- **What the exercise asks**: Lines from the records below that contain the word "relocated" are to be copied out.

Record extracts Start Marker

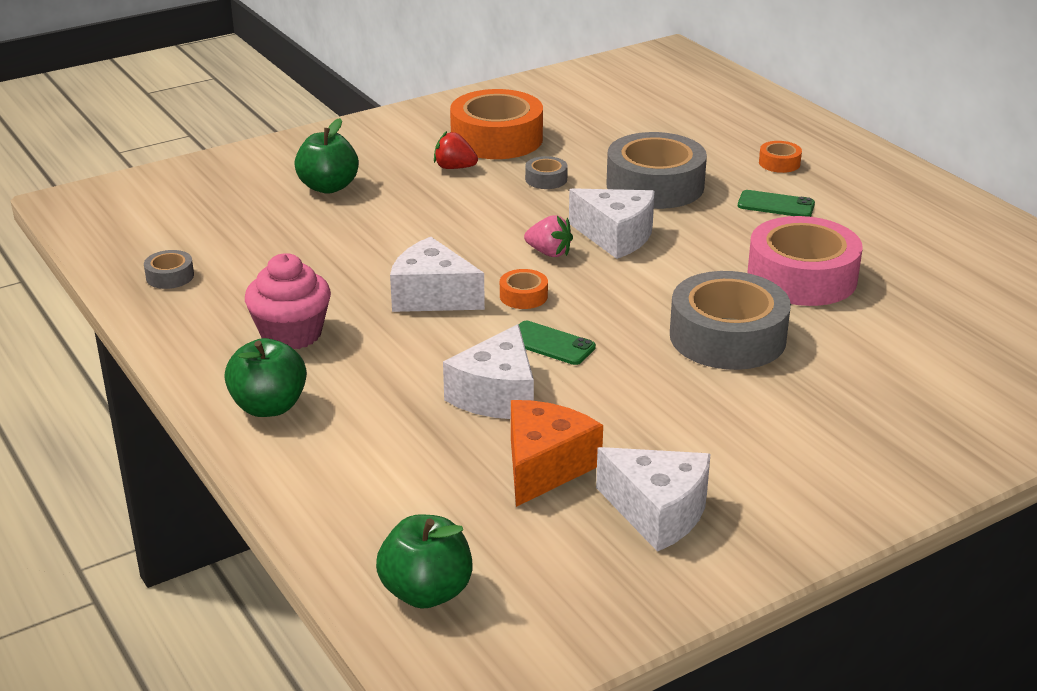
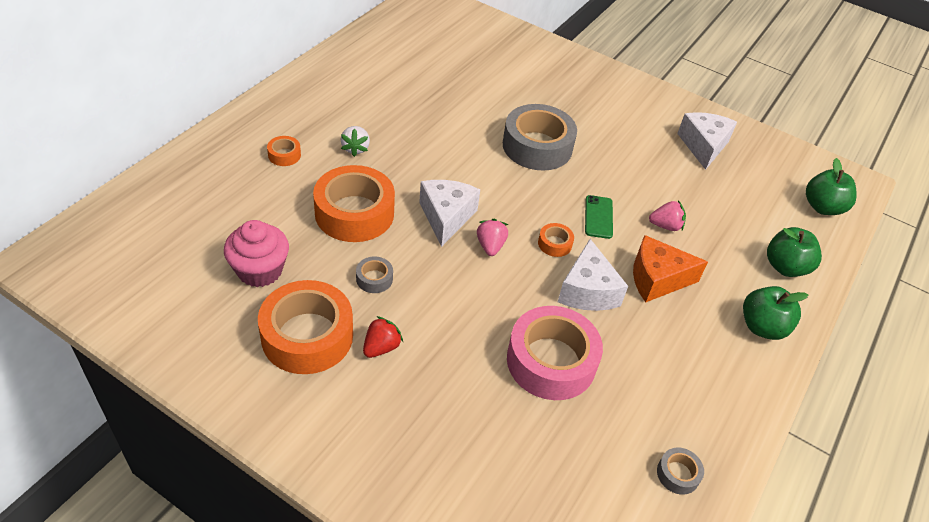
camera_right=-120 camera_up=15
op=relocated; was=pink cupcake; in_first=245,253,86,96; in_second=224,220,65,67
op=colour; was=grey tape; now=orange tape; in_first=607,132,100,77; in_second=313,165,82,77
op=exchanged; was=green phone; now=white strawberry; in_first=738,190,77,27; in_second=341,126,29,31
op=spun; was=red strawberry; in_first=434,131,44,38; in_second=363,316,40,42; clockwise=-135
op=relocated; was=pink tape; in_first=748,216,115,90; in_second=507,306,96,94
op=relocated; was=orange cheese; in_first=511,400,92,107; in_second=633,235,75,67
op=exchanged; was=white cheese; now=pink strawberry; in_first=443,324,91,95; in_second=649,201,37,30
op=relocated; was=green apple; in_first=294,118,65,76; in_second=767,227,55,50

Record extracts End Marker

- **Solution**:
op=relocated; was=pink cupcake; in_first=245,253,86,96; in_second=224,220,65,67
op=relocated; was=pink tape; in_first=748,216,115,90; in_second=507,306,96,94
op=relocated; was=orange cheese; in_first=511,400,92,107; in_second=633,235,75,67
op=relocated; was=green apple; in_first=294,118,65,76; in_second=767,227,55,50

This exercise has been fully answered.